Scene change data
━━━━━━

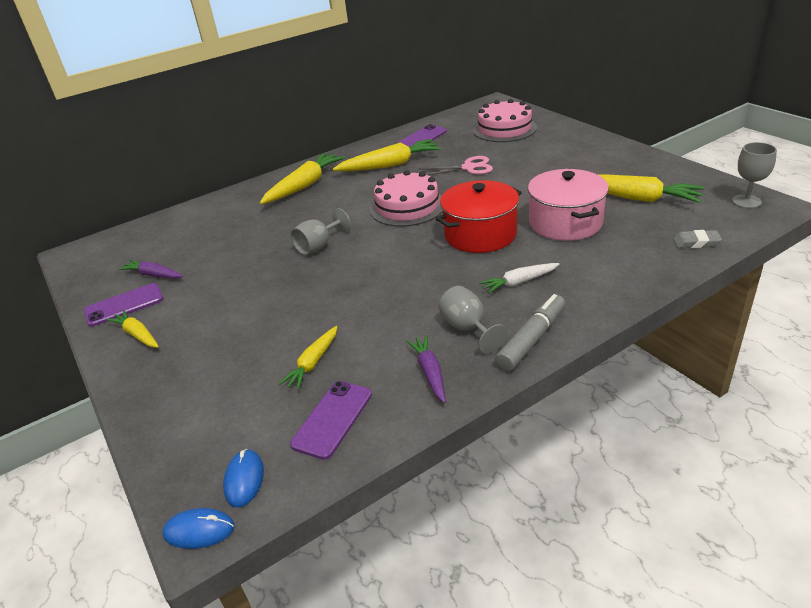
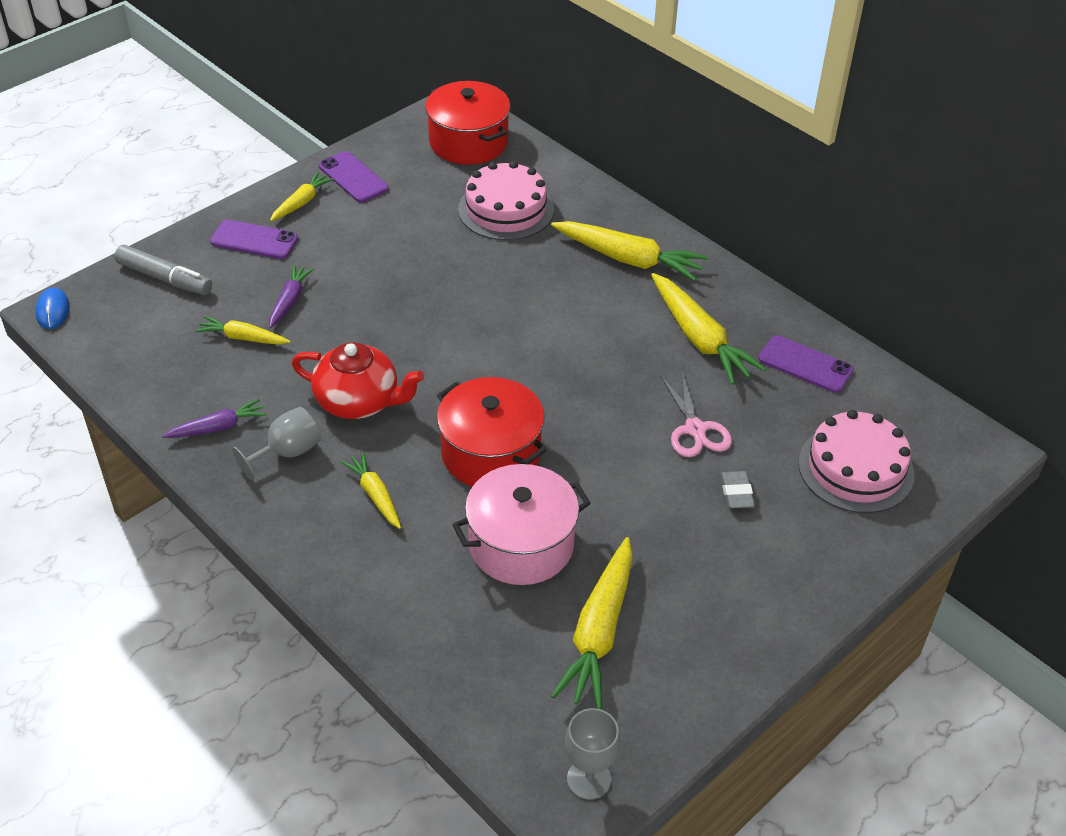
camera: 75 degrees right, 10 degrees up
purple carrot [118,260,183,279] -> purple carrot moved to [269,265,314,329]
blue mouse [223,449,264,508] -> none
purple phone [290,381,372,460] -> purple phone moved to [210,220,298,259]
grey goblet [291,208,351,255] -> none
pink cake [370,170,443,227] -> pink cake moved to [458,161,554,240]
white carrot [479,263,560,294] -> yellow carrot [341,452,401,529]
grey marker [495,294,565,371] -> grey marker moved to [114,245,212,295]
grey eraser [673,230,722,248] -> grey eraser moved to [720,471,755,508]
none -> red teapot [292,342,424,419]
none -> red pot [425,81,511,165]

━━━━━━

▶ [Your goal]
Exactly one number is the answer: how many lines in the data include the word "carrot".

▶ [Task response]
2